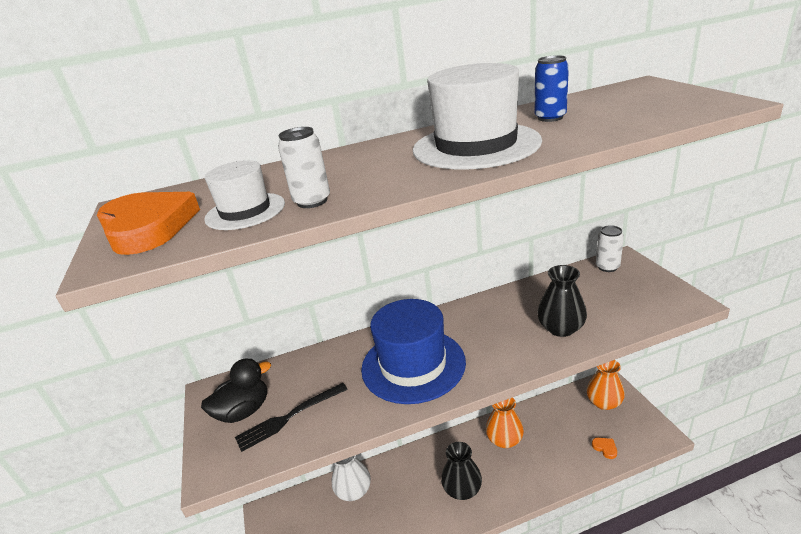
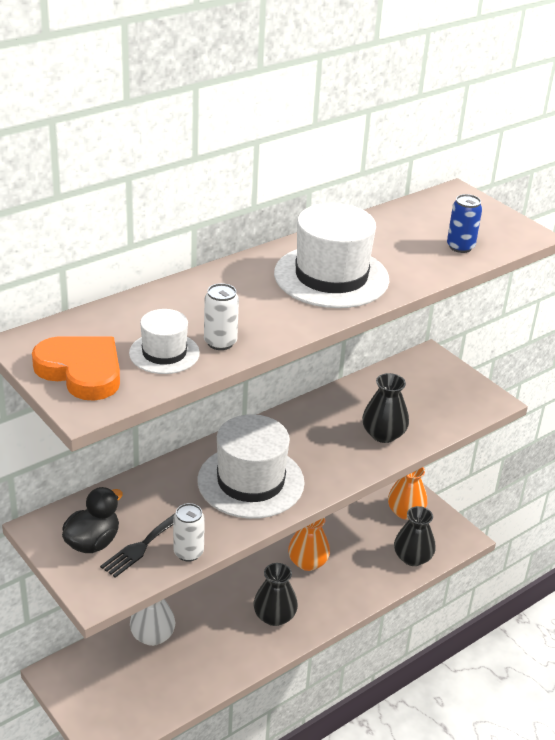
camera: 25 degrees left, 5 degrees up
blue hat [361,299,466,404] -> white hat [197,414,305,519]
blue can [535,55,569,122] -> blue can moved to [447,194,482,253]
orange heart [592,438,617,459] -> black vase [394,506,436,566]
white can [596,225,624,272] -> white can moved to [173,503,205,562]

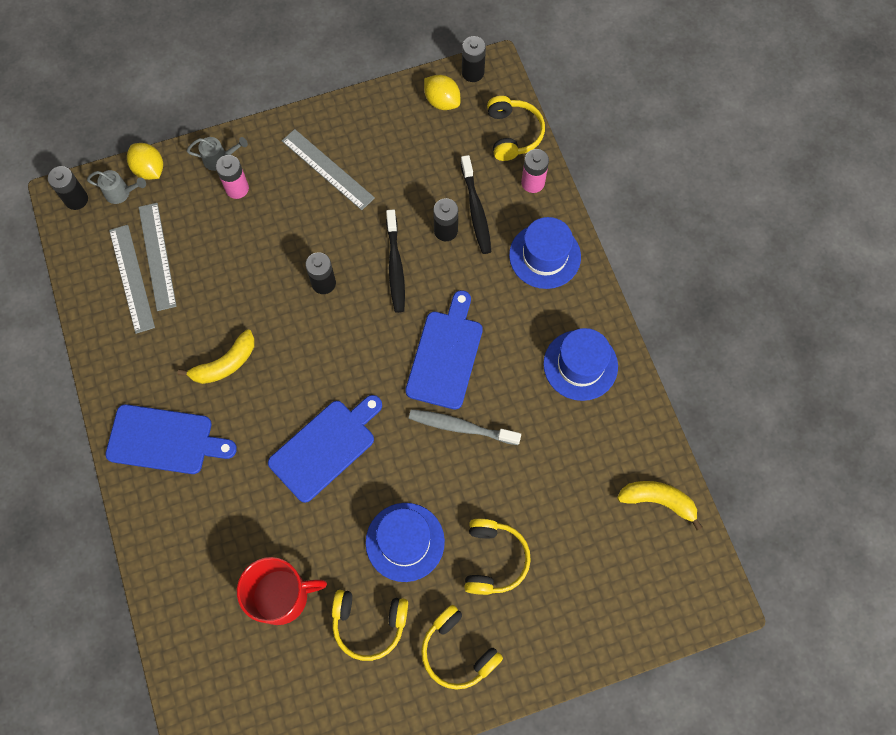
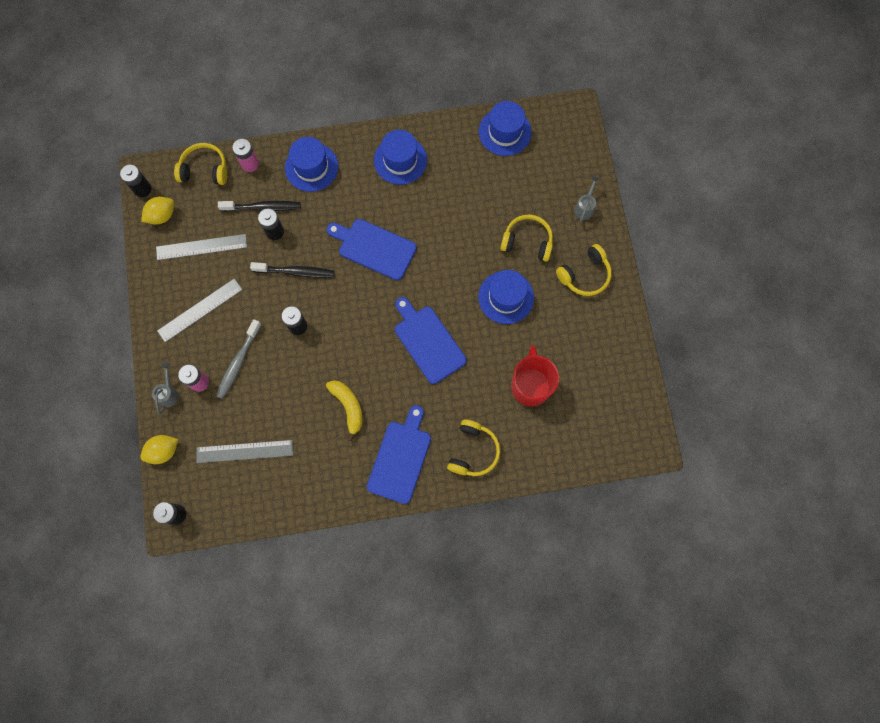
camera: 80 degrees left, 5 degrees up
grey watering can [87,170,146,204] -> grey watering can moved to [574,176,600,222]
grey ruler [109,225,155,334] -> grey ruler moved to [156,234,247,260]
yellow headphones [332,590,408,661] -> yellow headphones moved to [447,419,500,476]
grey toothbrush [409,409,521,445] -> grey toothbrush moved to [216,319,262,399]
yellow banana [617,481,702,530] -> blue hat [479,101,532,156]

= = = = =

YOUR INSTRUCTIONS
Return all records verbatim and drop the pictures.

RESPONSE TO THE TASK
camera: 25 degrees left, 5 degrees up
blue hat [361,299,466,404] -> white hat [197,414,305,519]
blue can [535,55,569,122] -> blue can moved to [447,194,482,253]
orange heart [592,438,617,459] -> black vase [394,506,436,566]
white can [596,225,624,272] -> white can moved to [173,503,205,562]

camera: 80 degrees left, 5 degrees up
grey watering can [87,170,146,204] -> grey watering can moved to [574,176,600,222]
grey ruler [109,225,155,334] -> grey ruler moved to [156,234,247,260]
yellow headphones [332,590,408,661] -> yellow headphones moved to [447,419,500,476]
grey toothbrush [409,409,521,445] -> grey toothbrush moved to [216,319,262,399]
yellow banana [617,481,702,530] -> blue hat [479,101,532,156]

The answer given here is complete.